EXERCISE DETAILS | Among the lines of the records, please find those that contain the word "Notice" and copy them.

>>>

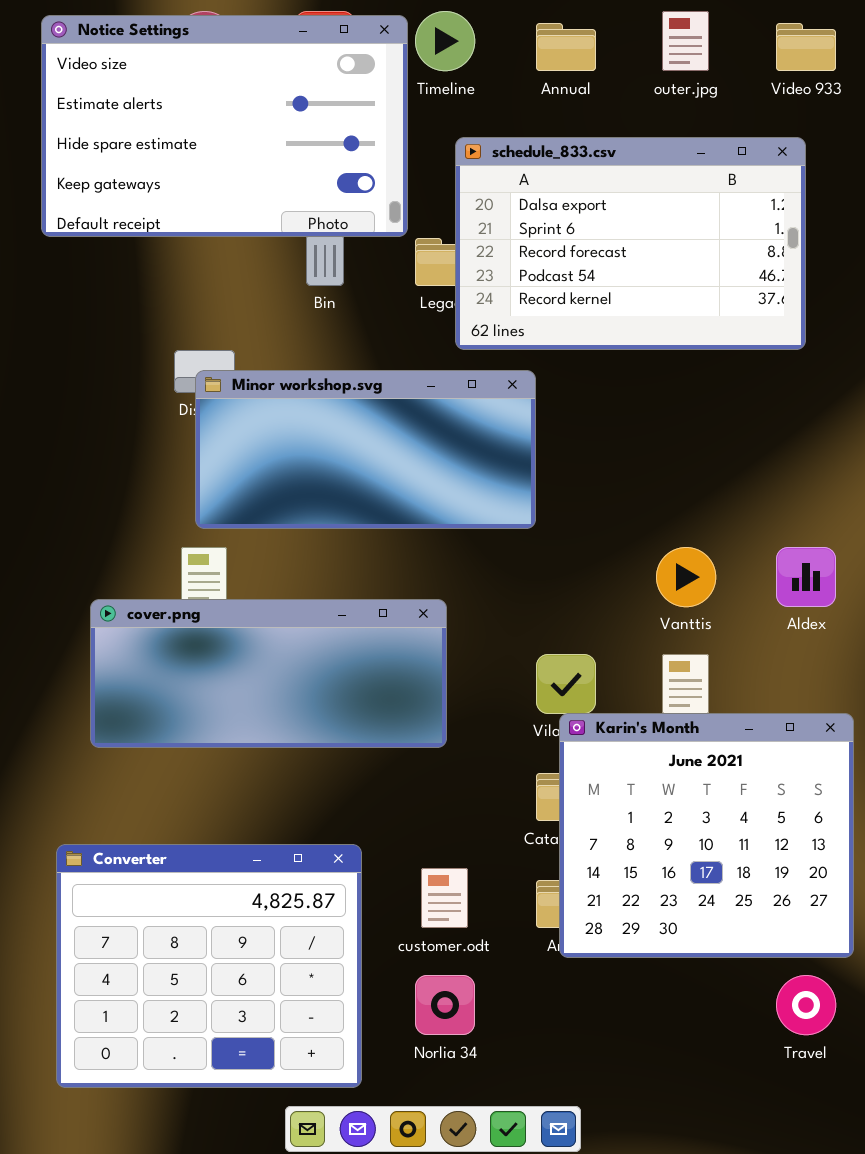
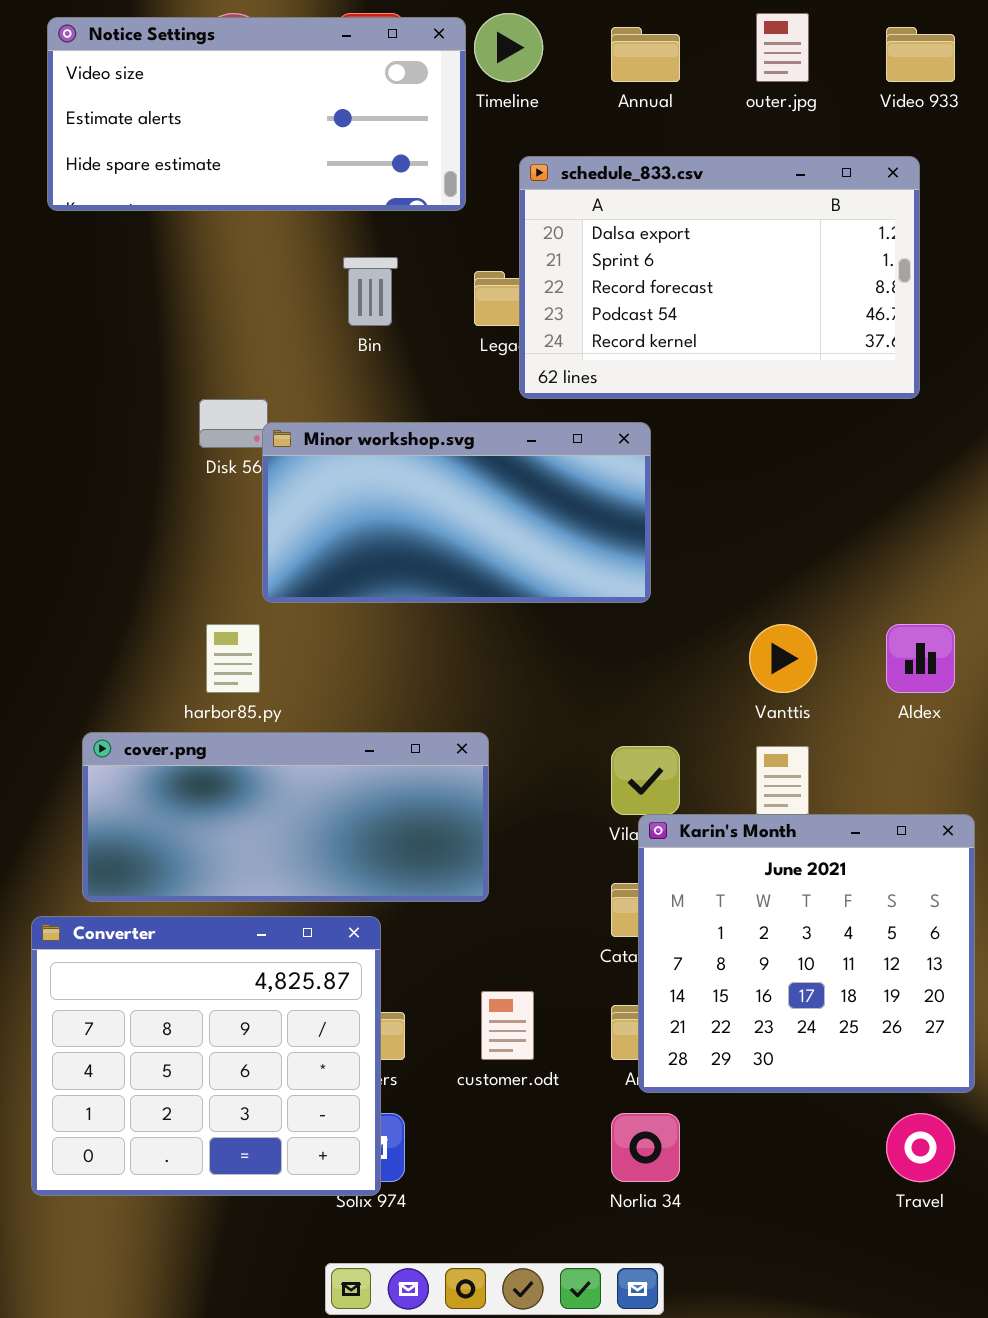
Notice Settings: [41,15,408,237] -> [47,17,466,211], resized
Minor workshop.svg: [195,370,536,529] -> [262,422,651,603], moved
cover.png: [90,599,447,748] -> [82,732,489,902], moved
Converter: [56,844,362,1088] -> [31,916,381,1196], moved
Norlia 34: [415,975,475,1035] -> [611,1113,680,1182], moved

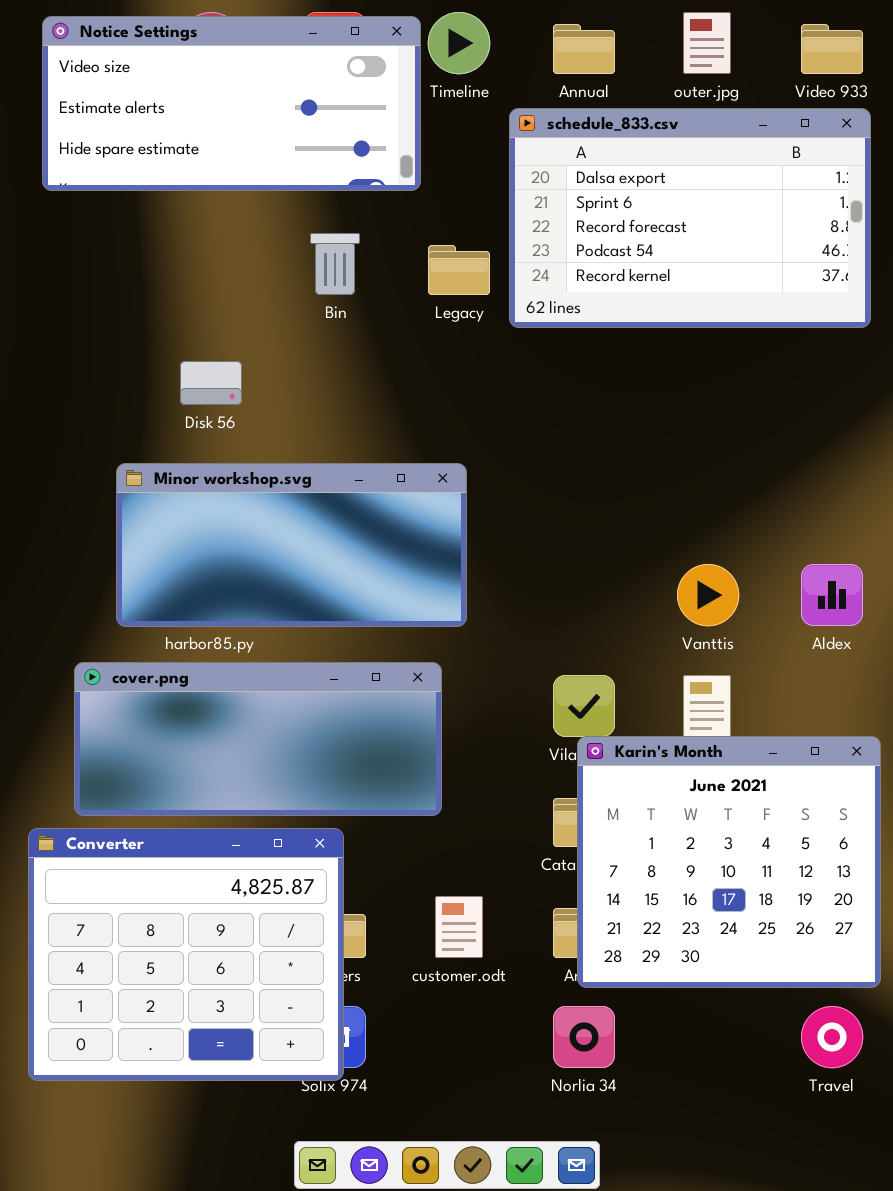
schedule_833.csv: [519,156,920,399] -> [509,108,871,328], moved
Minor workshop.svg: [262,422,651,603] -> [116,463,467,627], moved

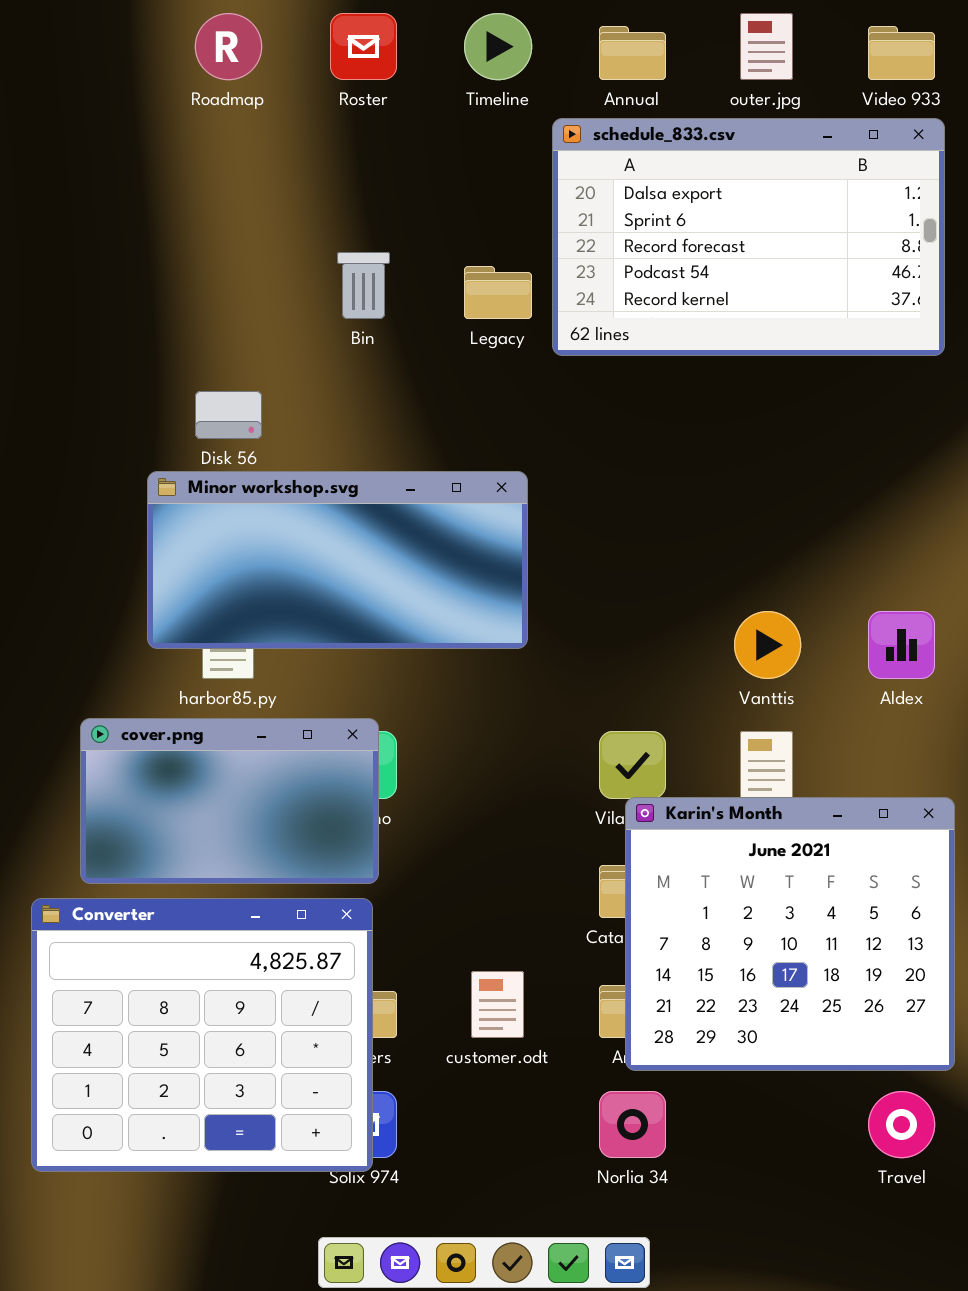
Notice Settings: [42,16,421,191] -> none, closed
Minor workshop.svg: [116,463,467,627] -> [147,471,528,649], moved
cover.png: [74,662,442,816] -> [80,718,379,884], resized

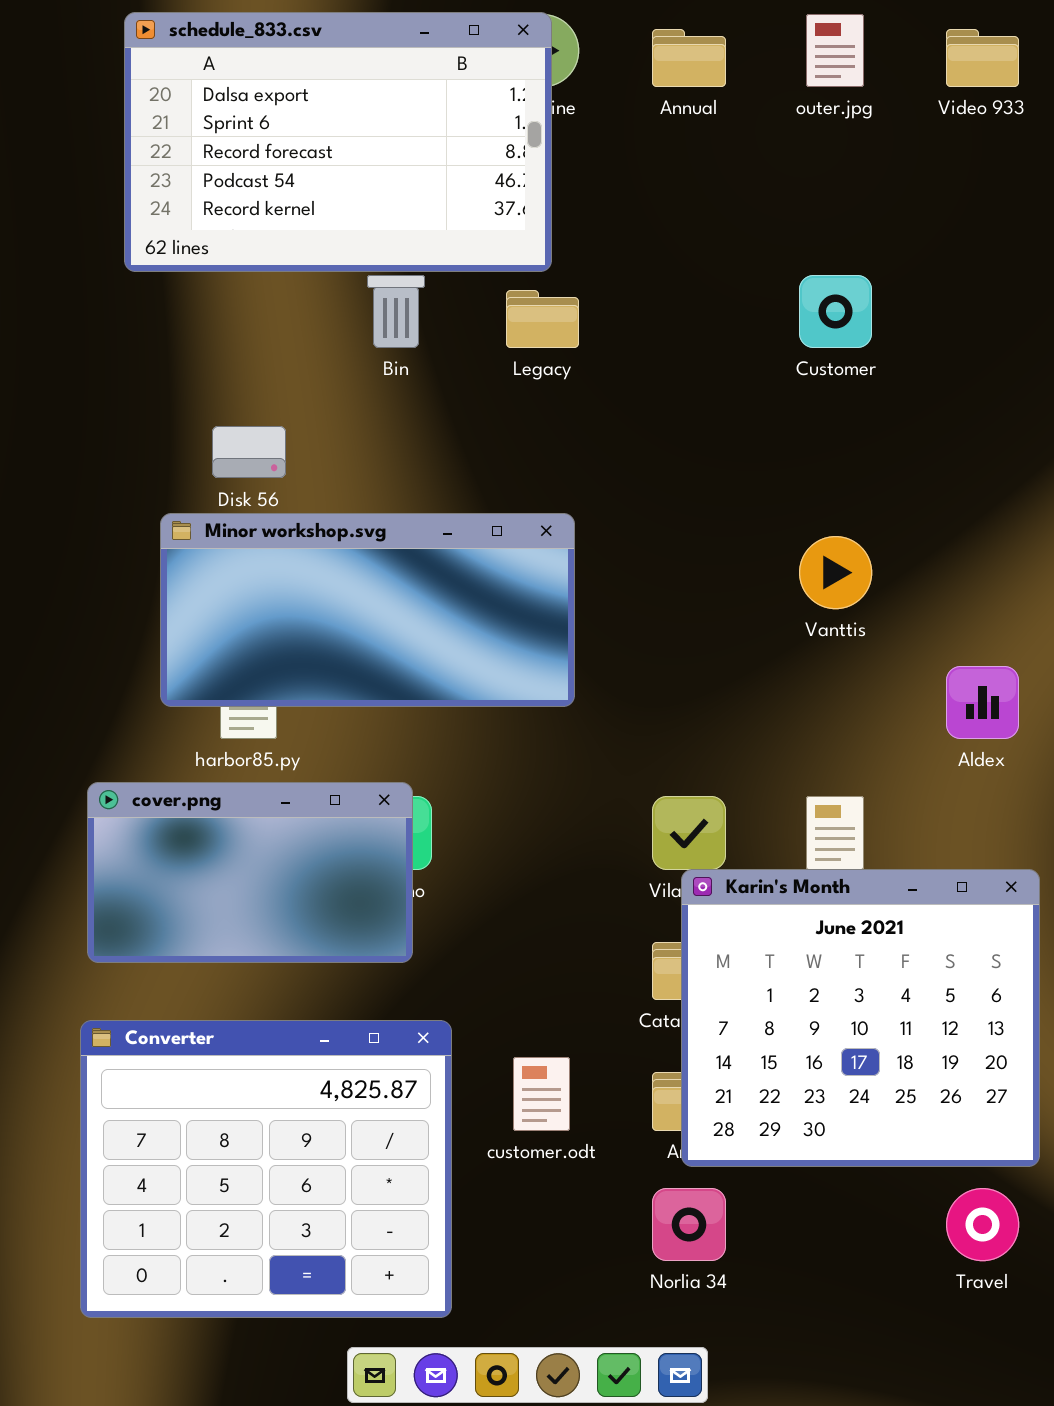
schedule_833.csv: [552,118,945,356] -> [124,12,552,272], moved
Vanttis: [734,611,801,679] -> [799,536,872,609], moved
Converter: [31,898,373,1172] -> [80,1020,452,1318], moved

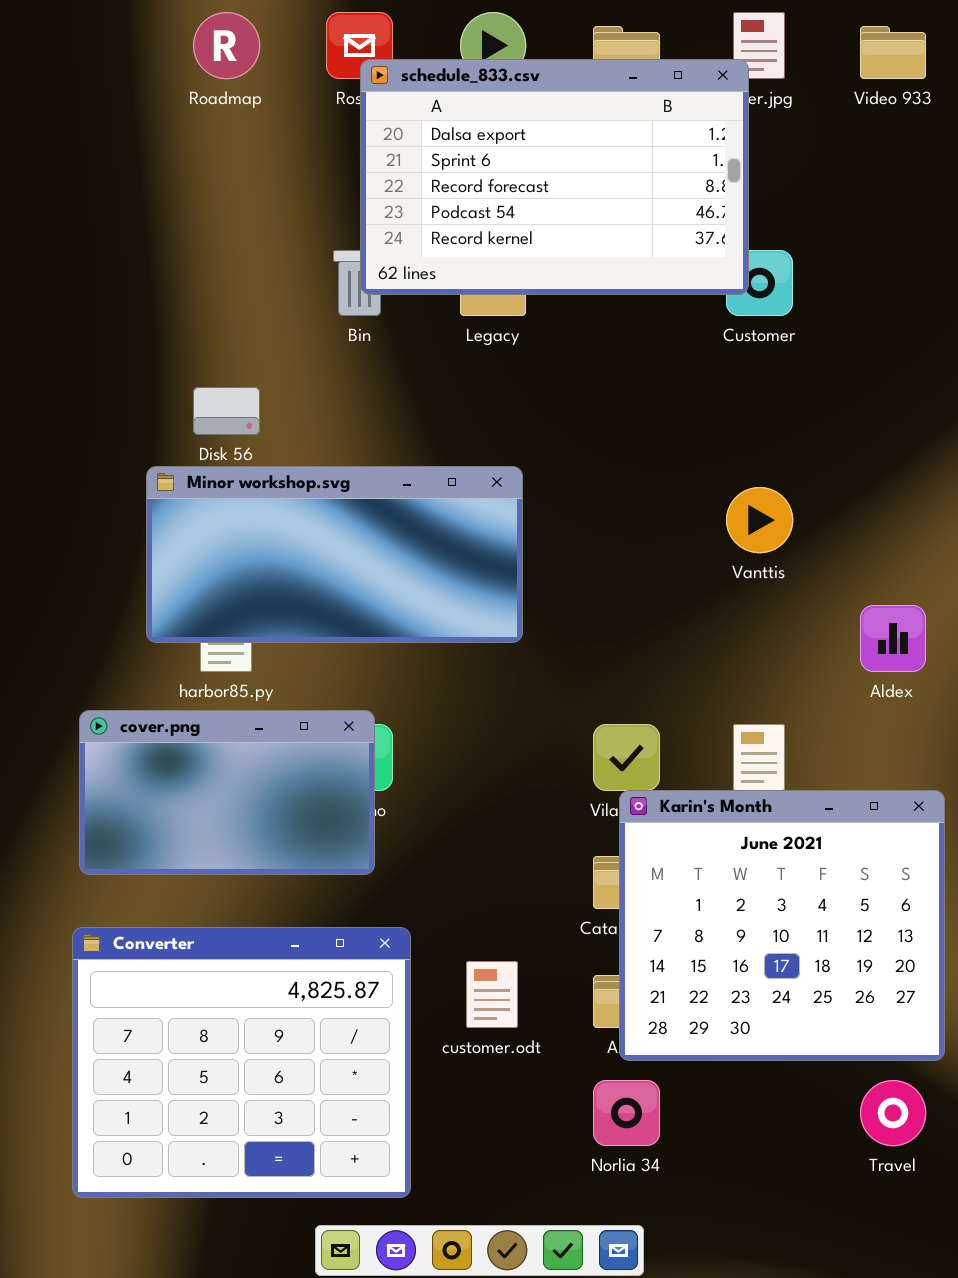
schedule_833.csv: [124,12,552,272] -> [360,59,749,295], moved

<<<

OUTPUT FOR THIS TASK |
Notice Settings: [41,15,408,237] -> [47,17,466,211], resized
Notice Settings: [42,16,421,191] -> none, closed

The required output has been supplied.